Prompt: Without the pictures, set down every record below exactly as it reads.

Coordinate-based object records:
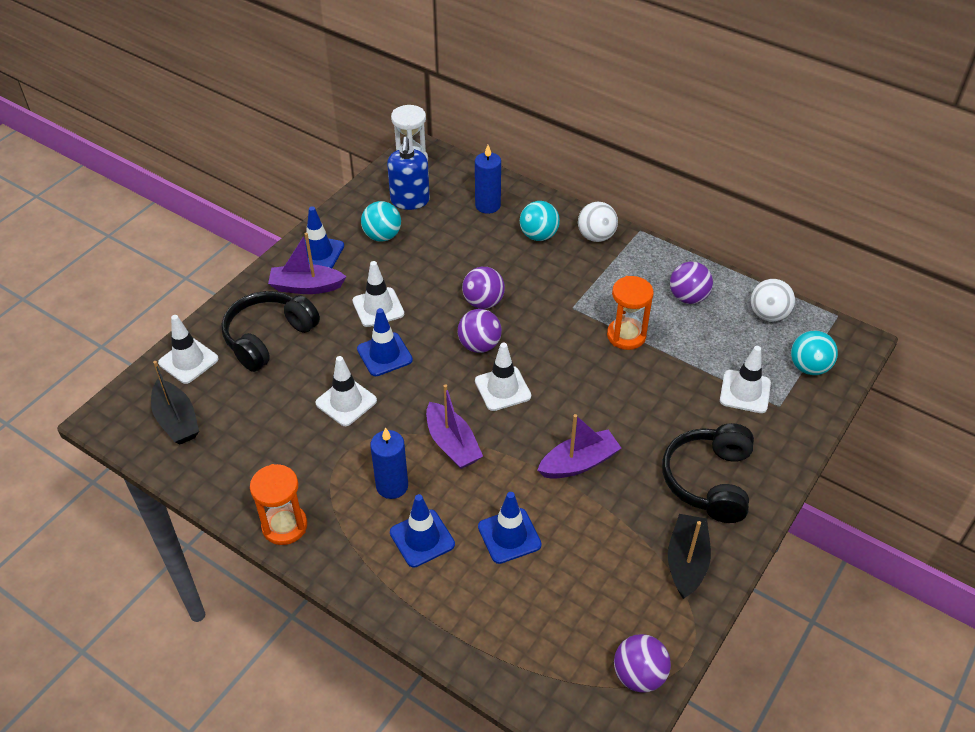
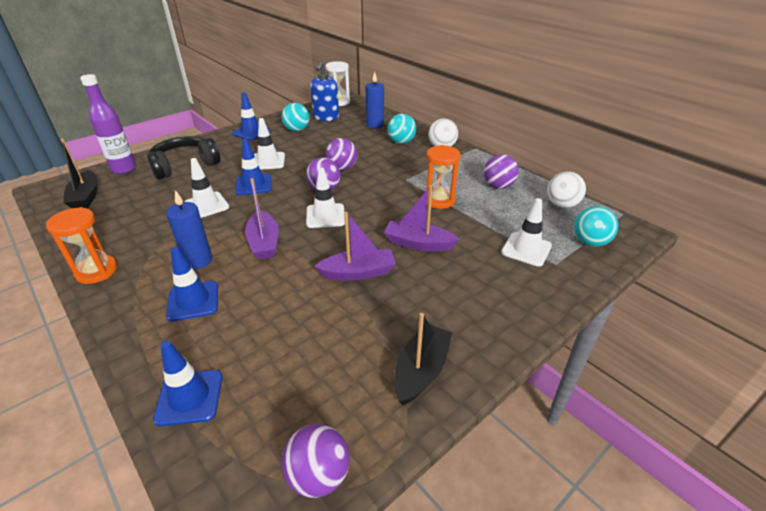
camera: 15 degrees right, 10 degrees down
white traffic cone [158,315,219,384] -> purple bottle [80,74,136,174]
purple boat [268,233,347,294] -> purple boat moved to [384,185,459,251]
blue traffic cone [478,492,542,564] -> blue traffic cone moved to [153,341,223,426]
black headphones [662,423,754,523] -> none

Answer below:
camera: 15 degrees right, 10 degrees down
white traffic cone [158,315,219,384] -> purple bottle [80,74,136,174]
purple boat [268,233,347,294] -> purple boat moved to [384,185,459,251]
blue traffic cone [478,492,542,564] -> blue traffic cone moved to [153,341,223,426]
black headphones [662,423,754,523] -> none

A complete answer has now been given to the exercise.